▶ WORK TO COMPLETE:
Beginning with the line that holds "(42, 289) = (134, 394): grey", retype the rest of the listing exactly, last line included.

▶ DATA SECTION:
§

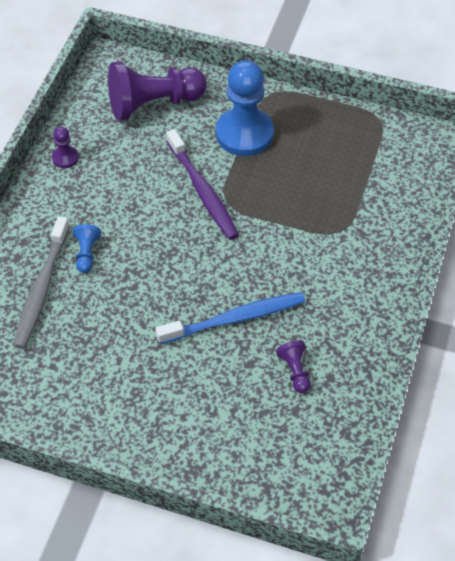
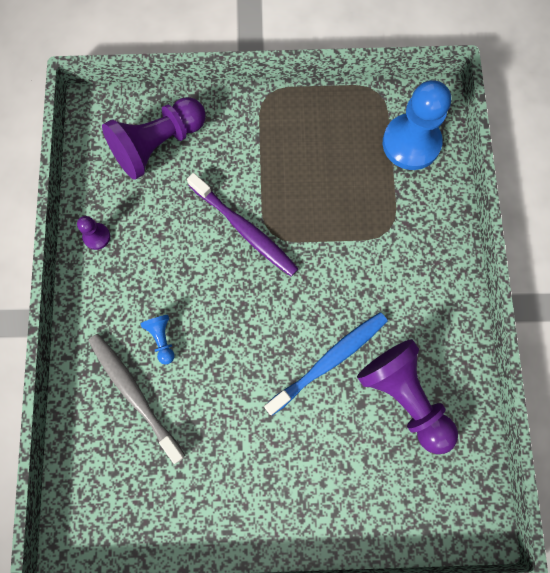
camera: 20 degrees left, 20 degrees up
(42, 289) = (134, 394): grey toothbrush -> grey toothbrush turned 150 degrees clockwise
(244, 134) = (259, 151): blue pawn -> blue pawn (411, 143)
(295, 371) = (404, 397): purple pawn -> purple pawn, size x2.24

§

▶ RESULT BELOW:
(42, 289) = (134, 394): grey toothbrush -> grey toothbrush turned 150 degrees clockwise
(244, 134) = (259, 151): blue pawn -> blue pawn (411, 143)
(295, 371) = (404, 397): purple pawn -> purple pawn, size x2.24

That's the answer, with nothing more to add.